## What the task requires
Tally up how many lines in the listing below contain the string "tile", and give only the total.

## Excerpted data
= Beginning of Section =

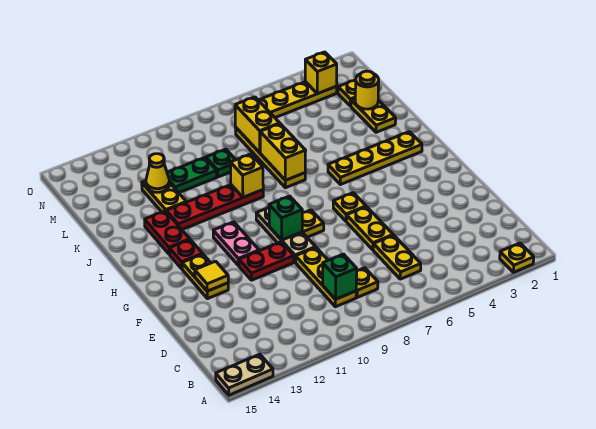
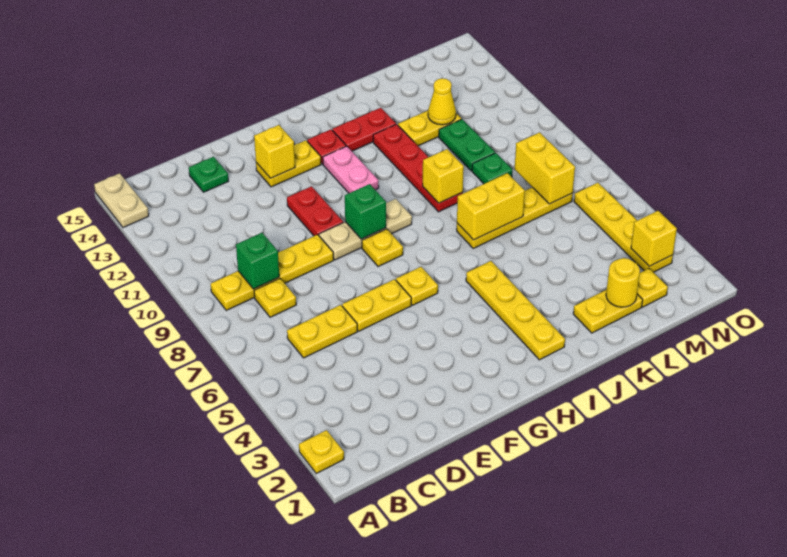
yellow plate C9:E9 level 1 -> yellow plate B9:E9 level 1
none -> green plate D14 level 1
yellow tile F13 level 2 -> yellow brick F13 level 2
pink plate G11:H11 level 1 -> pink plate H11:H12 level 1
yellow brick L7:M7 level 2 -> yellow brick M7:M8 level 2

= End of Section =
= Beginning of Section =

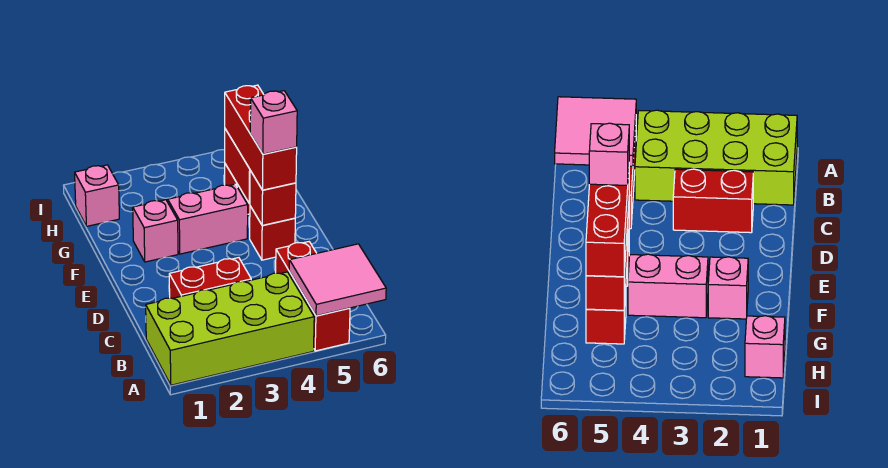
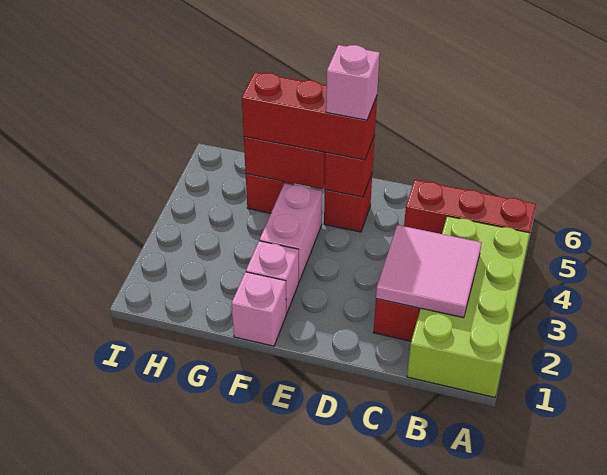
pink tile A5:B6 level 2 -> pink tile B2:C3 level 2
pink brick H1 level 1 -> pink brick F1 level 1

= End of Section =

## Solution to this task
2